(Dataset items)
____________________

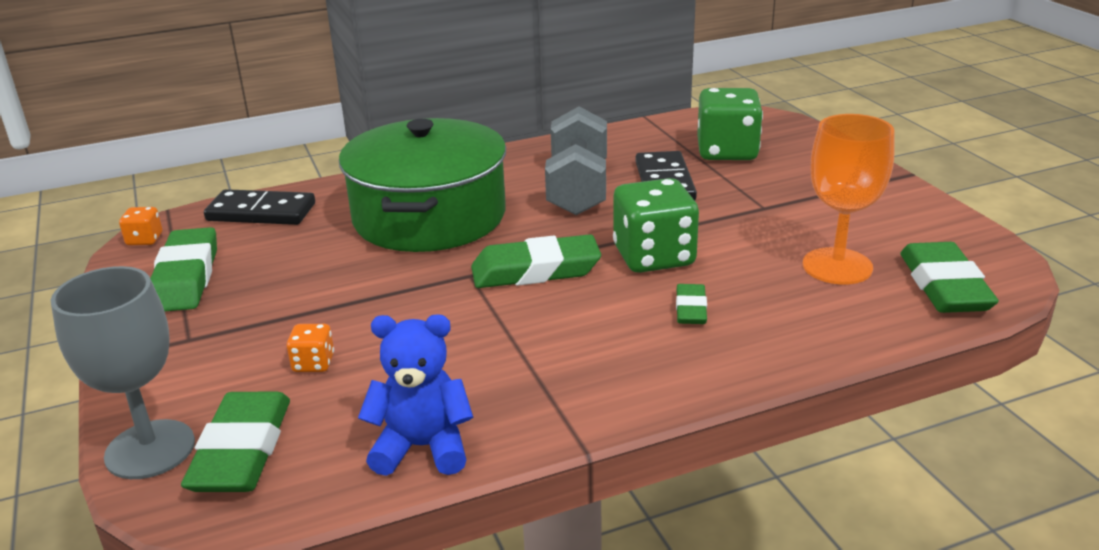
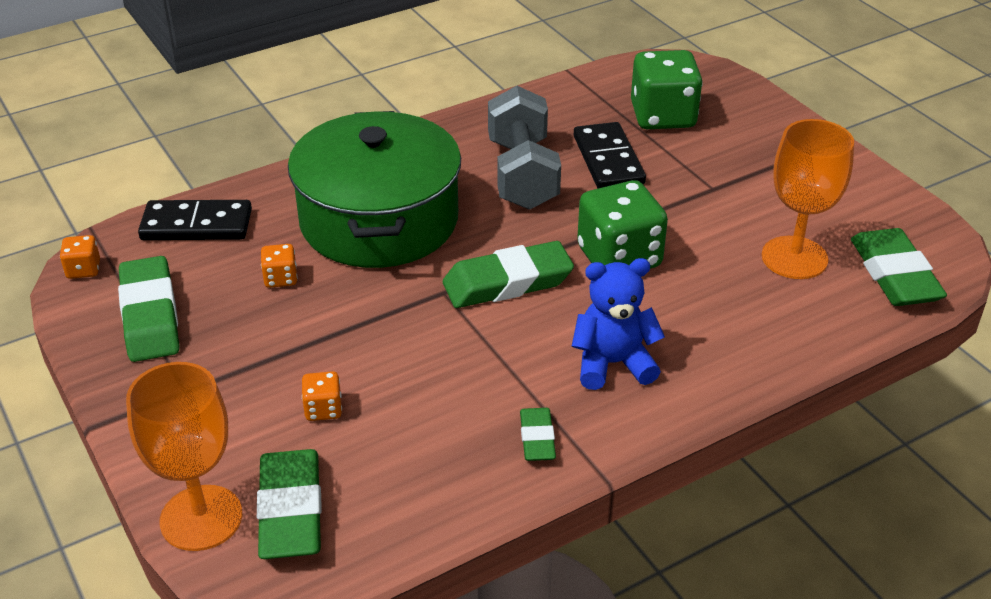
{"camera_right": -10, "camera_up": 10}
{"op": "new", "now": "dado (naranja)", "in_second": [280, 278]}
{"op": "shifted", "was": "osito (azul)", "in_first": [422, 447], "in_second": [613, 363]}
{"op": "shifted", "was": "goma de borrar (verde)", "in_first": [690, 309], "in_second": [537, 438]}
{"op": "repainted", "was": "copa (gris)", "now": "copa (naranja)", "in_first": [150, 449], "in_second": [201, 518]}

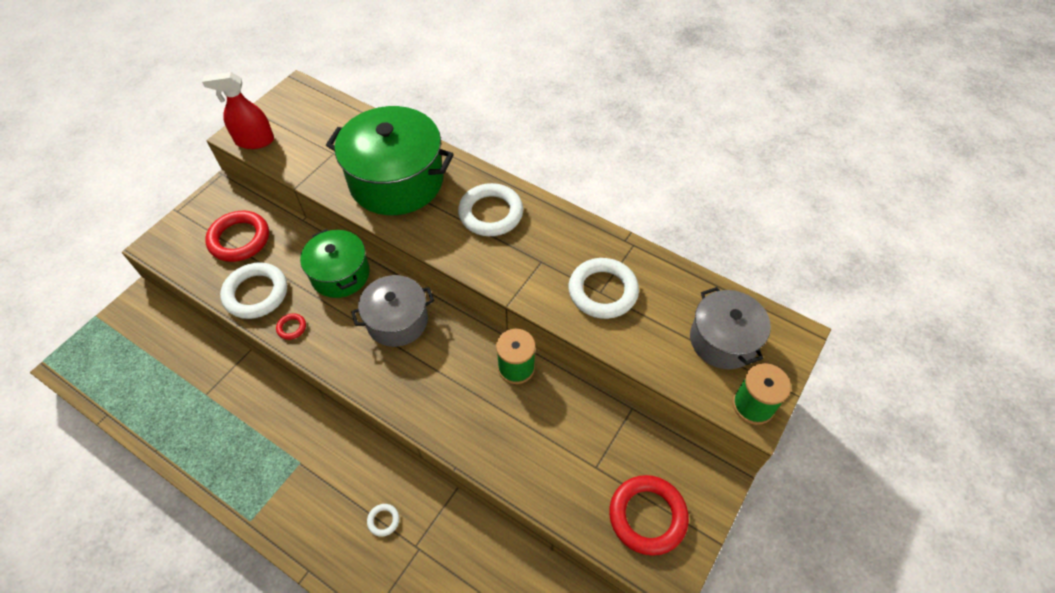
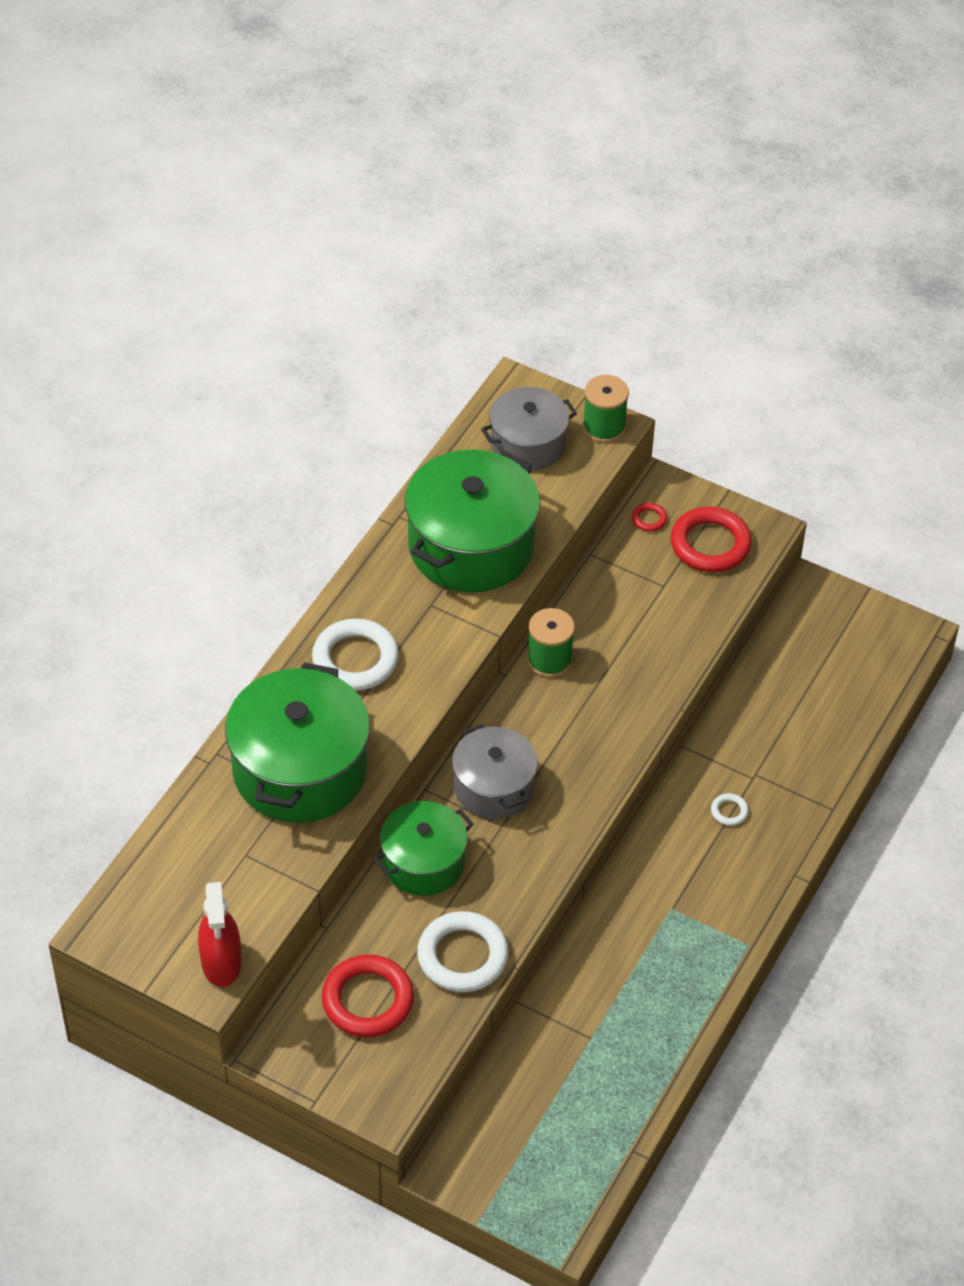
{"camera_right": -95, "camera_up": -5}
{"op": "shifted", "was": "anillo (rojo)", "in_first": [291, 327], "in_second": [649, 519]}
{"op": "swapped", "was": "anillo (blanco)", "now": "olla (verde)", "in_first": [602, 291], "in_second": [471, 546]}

____________________

What is expected: From the first line to the last, return the records exactly and leave the pictures behind.

Solution for this problem:
{"camera_right": -10, "camera_up": 10}
{"op": "new", "now": "dado (naranja)", "in_second": [280, 278]}
{"op": "shifted", "was": "osito (azul)", "in_first": [422, 447], "in_second": [613, 363]}
{"op": "shifted", "was": "goma de borrar (verde)", "in_first": [690, 309], "in_second": [537, 438]}
{"op": "repainted", "was": "copa (gris)", "now": "copa (naranja)", "in_first": [150, 449], "in_second": [201, 518]}

{"camera_right": -95, "camera_up": -5}
{"op": "shifted", "was": "anillo (rojo)", "in_first": [291, 327], "in_second": [649, 519]}
{"op": "swapped", "was": "anillo (blanco)", "now": "olla (verde)", "in_first": [602, 291], "in_second": [471, 546]}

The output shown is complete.